WORK REQUIRED » For the entries that follow, restate word for word the line containing "black brick D10", the line containing "none -> pink brick F1:H1 level 1", and every line that lies between them.

LISTED ENTRIES »
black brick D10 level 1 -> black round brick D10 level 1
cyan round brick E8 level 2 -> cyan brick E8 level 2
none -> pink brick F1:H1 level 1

--

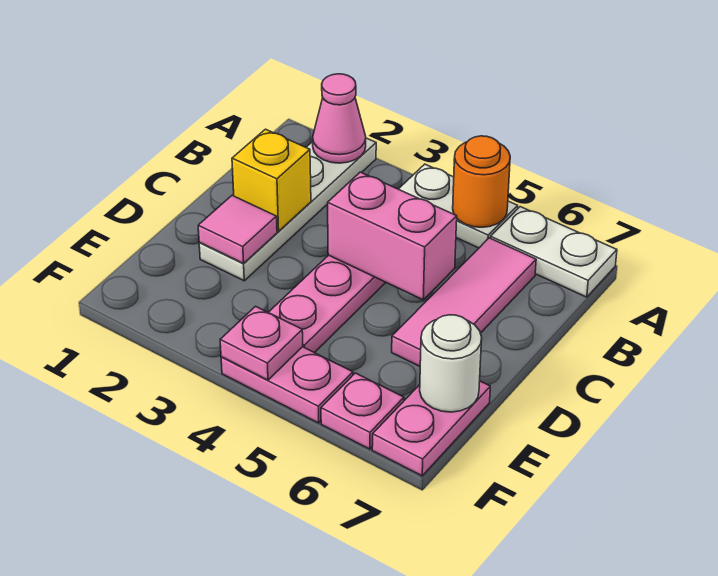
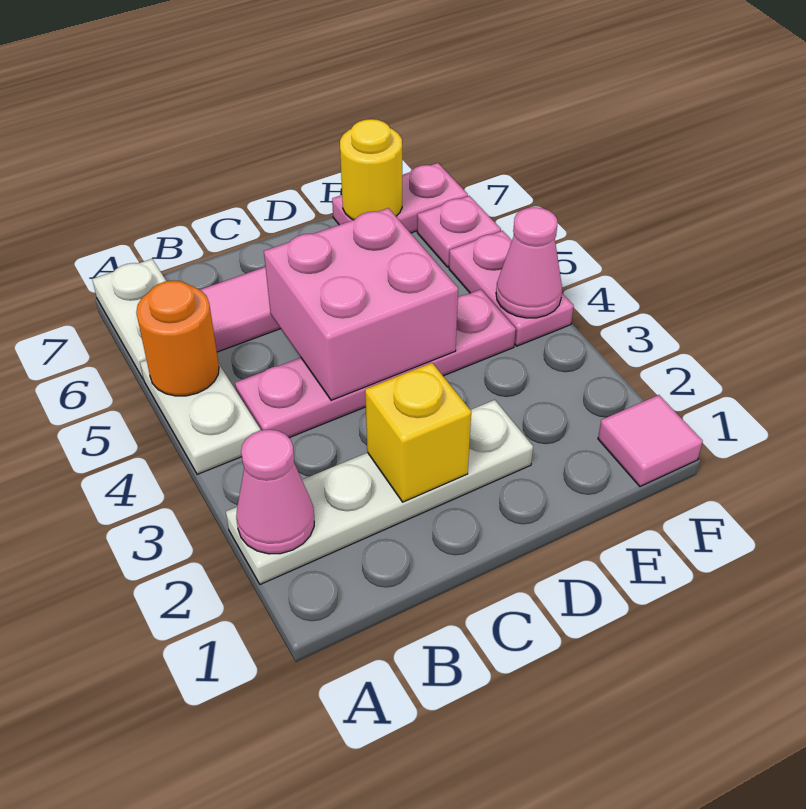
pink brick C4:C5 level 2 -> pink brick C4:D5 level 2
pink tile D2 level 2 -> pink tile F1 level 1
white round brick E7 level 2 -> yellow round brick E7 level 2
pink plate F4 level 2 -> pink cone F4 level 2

RESULT OF THE EXERCISE »
black brick D10 level 1 -> black round brick D10 level 1
cyan round brick E8 level 2 -> cyan brick E8 level 2
none -> pink brick F1:H1 level 1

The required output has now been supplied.